*What to do*:
Your answer should be the lines below from the one holding "D5: none -> schottky BAT85 (A GND, K W7)" through the one holding "C2: 68nF (+3V3, MODE) -> none", copied exactly and with nothing else.

*Change detection outputs*:
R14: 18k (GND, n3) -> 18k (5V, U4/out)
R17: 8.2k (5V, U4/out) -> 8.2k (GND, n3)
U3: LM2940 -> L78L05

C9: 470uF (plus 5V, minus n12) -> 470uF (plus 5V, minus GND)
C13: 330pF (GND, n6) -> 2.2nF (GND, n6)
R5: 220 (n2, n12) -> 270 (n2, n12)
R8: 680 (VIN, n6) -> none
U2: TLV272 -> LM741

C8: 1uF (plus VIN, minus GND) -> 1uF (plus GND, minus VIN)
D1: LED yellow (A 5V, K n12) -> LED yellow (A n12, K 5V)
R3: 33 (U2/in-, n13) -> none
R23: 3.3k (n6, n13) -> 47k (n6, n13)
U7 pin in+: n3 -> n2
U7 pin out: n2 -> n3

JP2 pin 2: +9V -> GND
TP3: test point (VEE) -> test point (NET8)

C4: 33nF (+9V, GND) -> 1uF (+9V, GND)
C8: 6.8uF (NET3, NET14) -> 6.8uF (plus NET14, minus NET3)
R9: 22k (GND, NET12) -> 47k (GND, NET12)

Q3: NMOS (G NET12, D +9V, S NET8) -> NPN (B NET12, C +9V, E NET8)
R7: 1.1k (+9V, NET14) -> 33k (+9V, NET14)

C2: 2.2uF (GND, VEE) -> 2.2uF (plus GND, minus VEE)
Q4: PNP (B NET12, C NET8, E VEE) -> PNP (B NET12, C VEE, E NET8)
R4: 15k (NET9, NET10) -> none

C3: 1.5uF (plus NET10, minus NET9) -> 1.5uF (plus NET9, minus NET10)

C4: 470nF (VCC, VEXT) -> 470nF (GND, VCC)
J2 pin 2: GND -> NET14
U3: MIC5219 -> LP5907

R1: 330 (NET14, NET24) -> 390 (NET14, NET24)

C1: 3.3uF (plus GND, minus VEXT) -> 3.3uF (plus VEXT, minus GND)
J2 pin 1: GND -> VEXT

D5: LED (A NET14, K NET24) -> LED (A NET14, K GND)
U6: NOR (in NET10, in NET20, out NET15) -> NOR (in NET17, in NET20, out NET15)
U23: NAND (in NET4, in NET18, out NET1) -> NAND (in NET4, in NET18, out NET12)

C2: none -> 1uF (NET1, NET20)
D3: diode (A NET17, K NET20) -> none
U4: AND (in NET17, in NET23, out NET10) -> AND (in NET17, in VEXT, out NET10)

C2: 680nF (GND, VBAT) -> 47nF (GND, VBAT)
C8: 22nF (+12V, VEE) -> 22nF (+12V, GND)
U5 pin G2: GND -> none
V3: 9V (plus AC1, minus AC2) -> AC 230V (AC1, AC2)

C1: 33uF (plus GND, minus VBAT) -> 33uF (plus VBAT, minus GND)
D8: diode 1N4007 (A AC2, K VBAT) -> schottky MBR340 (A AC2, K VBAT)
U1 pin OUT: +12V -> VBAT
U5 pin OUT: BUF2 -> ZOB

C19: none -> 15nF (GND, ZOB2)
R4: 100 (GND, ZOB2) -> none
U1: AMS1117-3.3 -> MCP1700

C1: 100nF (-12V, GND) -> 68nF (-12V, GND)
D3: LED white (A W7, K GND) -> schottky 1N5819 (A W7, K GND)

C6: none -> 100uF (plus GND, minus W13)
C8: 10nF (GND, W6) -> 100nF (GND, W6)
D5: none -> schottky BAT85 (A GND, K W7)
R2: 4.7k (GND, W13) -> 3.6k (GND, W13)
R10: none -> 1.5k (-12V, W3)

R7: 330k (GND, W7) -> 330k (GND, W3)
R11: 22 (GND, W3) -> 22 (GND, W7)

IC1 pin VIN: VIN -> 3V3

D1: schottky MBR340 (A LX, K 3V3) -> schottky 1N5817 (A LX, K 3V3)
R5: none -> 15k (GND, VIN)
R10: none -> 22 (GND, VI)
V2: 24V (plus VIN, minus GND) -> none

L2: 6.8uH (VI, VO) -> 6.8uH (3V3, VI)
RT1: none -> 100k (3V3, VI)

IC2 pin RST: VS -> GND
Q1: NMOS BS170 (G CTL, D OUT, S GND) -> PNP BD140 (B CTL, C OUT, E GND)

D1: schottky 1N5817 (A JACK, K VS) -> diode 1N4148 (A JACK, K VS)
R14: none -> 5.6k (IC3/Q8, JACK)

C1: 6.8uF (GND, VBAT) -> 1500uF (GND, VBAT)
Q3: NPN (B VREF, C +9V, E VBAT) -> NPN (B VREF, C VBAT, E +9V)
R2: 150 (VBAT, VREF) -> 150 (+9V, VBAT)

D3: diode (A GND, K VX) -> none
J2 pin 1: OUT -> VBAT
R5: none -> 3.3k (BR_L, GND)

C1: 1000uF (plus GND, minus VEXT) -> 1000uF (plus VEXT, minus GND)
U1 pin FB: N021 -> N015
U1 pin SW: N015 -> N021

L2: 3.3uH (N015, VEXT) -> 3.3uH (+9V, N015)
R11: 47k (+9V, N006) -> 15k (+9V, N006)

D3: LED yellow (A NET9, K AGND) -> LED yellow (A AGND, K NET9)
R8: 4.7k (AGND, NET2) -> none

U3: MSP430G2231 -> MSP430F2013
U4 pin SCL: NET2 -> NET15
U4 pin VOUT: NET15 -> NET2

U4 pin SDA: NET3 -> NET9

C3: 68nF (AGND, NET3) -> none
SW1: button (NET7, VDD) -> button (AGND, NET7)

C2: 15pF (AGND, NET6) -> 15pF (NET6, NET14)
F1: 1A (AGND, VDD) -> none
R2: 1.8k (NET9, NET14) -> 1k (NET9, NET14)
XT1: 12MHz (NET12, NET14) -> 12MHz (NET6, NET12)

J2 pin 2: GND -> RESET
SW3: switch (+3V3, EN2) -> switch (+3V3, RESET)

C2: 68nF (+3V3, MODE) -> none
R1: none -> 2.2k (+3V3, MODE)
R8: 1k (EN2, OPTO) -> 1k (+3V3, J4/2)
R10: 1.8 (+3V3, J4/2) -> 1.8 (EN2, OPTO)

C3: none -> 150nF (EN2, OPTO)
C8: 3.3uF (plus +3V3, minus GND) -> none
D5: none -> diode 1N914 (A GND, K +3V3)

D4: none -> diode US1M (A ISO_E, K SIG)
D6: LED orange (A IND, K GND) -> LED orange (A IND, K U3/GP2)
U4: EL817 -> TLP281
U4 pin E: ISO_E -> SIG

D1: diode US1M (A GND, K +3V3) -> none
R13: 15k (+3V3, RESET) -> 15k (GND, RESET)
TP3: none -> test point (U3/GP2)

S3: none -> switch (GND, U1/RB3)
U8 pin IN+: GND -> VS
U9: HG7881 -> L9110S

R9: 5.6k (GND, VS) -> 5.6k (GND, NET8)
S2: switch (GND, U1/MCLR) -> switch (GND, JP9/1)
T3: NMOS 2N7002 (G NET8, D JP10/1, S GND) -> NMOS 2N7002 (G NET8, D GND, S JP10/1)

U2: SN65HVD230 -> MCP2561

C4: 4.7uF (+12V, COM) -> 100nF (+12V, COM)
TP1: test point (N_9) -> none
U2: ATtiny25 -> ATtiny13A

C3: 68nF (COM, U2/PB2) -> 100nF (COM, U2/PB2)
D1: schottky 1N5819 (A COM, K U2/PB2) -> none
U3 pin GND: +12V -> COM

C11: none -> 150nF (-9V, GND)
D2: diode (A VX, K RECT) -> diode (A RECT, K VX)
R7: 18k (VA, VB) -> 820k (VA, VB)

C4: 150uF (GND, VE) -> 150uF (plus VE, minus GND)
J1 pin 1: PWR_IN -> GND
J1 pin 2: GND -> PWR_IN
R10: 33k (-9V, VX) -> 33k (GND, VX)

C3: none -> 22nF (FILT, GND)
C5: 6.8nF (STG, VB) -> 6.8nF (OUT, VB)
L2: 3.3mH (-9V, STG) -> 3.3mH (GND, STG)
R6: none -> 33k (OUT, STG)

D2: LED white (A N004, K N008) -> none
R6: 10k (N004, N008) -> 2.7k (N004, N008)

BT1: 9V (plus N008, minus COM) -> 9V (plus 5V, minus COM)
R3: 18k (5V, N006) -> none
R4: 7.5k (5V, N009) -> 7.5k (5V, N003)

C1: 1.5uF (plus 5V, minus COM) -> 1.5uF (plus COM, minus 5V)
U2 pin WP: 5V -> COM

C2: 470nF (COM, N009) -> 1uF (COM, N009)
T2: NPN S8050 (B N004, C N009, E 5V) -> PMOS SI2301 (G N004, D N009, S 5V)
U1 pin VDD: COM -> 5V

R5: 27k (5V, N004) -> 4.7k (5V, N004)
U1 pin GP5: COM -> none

*Solution for this problem*:
D5: none -> schottky BAT85 (A GND, K W7)
R2: 4.7k (GND, W13) -> 3.6k (GND, W13)
R10: none -> 1.5k (-12V, W3)

R7: 330k (GND, W7) -> 330k (GND, W3)
R11: 22 (GND, W3) -> 22 (GND, W7)

IC1 pin VIN: VIN -> 3V3

D1: schottky MBR340 (A LX, K 3V3) -> schottky 1N5817 (A LX, K 3V3)
R5: none -> 15k (GND, VIN)
R10: none -> 22 (GND, VI)
V2: 24V (plus VIN, minus GND) -> none

L2: 6.8uH (VI, VO) -> 6.8uH (3V3, VI)
RT1: none -> 100k (3V3, VI)

IC2 pin RST: VS -> GND
Q1: NMOS BS170 (G CTL, D OUT, S GND) -> PNP BD140 (B CTL, C OUT, E GND)

D1: schottky 1N5817 (A JACK, K VS) -> diode 1N4148 (A JACK, K VS)
R14: none -> 5.6k (IC3/Q8, JACK)

C1: 6.8uF (GND, VBAT) -> 1500uF (GND, VBAT)
Q3: NPN (B VREF, C +9V, E VBAT) -> NPN (B VREF, C VBAT, E +9V)
R2: 150 (VBAT, VREF) -> 150 (+9V, VBAT)

D3: diode (A GND, K VX) -> none
J2 pin 1: OUT -> VBAT
R5: none -> 3.3k (BR_L, GND)

C1: 1000uF (plus GND, minus VEXT) -> 1000uF (plus VEXT, minus GND)
U1 pin FB: N021 -> N015
U1 pin SW: N015 -> N021

L2: 3.3uH (N015, VEXT) -> 3.3uH (+9V, N015)
R11: 47k (+9V, N006) -> 15k (+9V, N006)

D3: LED yellow (A NET9, K AGND) -> LED yellow (A AGND, K NET9)
R8: 4.7k (AGND, NET2) -> none

U3: MSP430G2231 -> MSP430F2013
U4 pin SCL: NET2 -> NET15
U4 pin VOUT: NET15 -> NET2

U4 pin SDA: NET3 -> NET9

C3: 68nF (AGND, NET3) -> none
SW1: button (NET7, VDD) -> button (AGND, NET7)

C2: 15pF (AGND, NET6) -> 15pF (NET6, NET14)
F1: 1A (AGND, VDD) -> none
R2: 1.8k (NET9, NET14) -> 1k (NET9, NET14)
XT1: 12MHz (NET12, NET14) -> 12MHz (NET6, NET12)

J2 pin 2: GND -> RESET
SW3: switch (+3V3, EN2) -> switch (+3V3, RESET)

C2: 68nF (+3V3, MODE) -> none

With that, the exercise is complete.